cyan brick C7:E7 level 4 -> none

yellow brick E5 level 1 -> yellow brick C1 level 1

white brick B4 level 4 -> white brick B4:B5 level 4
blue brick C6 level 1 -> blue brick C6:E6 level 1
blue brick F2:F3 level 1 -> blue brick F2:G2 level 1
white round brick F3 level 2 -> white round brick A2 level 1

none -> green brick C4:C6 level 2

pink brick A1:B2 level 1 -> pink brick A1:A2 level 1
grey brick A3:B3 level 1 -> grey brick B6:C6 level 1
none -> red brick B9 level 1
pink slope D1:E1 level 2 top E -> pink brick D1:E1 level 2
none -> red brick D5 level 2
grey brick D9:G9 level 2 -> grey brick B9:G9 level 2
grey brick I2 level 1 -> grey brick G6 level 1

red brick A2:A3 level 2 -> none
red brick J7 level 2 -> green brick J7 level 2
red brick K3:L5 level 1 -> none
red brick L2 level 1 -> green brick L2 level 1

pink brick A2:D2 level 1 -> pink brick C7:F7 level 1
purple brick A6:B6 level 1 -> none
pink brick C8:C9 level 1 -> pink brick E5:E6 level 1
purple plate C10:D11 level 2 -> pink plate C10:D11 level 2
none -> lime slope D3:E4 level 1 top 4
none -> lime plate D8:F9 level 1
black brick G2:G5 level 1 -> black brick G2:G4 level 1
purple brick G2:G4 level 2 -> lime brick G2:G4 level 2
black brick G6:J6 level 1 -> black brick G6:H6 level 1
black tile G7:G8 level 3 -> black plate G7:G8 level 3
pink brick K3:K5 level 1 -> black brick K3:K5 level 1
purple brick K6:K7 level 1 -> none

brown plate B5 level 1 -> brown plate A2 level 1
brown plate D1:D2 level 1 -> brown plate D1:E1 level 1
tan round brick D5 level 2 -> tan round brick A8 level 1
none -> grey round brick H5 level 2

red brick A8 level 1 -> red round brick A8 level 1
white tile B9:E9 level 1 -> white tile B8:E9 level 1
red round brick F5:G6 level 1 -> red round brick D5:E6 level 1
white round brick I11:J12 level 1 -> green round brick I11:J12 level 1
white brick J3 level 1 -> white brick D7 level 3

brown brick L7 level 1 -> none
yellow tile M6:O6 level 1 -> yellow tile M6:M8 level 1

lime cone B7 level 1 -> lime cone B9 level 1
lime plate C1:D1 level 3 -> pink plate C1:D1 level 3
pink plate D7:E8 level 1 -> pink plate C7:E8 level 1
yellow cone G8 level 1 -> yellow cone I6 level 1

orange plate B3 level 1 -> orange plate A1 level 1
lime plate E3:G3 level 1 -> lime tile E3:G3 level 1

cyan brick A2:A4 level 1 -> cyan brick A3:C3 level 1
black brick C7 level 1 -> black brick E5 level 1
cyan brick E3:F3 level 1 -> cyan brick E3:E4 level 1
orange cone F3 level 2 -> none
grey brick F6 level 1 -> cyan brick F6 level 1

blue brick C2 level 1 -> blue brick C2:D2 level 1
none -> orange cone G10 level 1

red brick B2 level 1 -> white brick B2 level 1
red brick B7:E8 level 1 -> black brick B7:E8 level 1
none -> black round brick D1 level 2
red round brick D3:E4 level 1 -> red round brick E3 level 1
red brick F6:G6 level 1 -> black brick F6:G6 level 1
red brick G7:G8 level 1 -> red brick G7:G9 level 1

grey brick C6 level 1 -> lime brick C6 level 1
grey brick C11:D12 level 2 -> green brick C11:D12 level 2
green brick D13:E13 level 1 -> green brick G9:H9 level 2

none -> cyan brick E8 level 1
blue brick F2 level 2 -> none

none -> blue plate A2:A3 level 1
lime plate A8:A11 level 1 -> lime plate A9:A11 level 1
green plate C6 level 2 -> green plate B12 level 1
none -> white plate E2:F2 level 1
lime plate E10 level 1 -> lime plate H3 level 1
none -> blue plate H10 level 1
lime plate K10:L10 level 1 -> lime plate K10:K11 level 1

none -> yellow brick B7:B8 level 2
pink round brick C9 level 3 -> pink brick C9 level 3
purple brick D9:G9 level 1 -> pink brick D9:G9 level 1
+ + +
- **WORK TO COMPLETE**:
From the listing above, return each line with the word "yellow".

- **EXERCISE SOLUTION**:
yellow brick E5 level 1 -> yellow brick C1 level 1
yellow tile M6:O6 level 1 -> yellow tile M6:M8 level 1
yellow cone G8 level 1 -> yellow cone I6 level 1
none -> yellow brick B7:B8 level 2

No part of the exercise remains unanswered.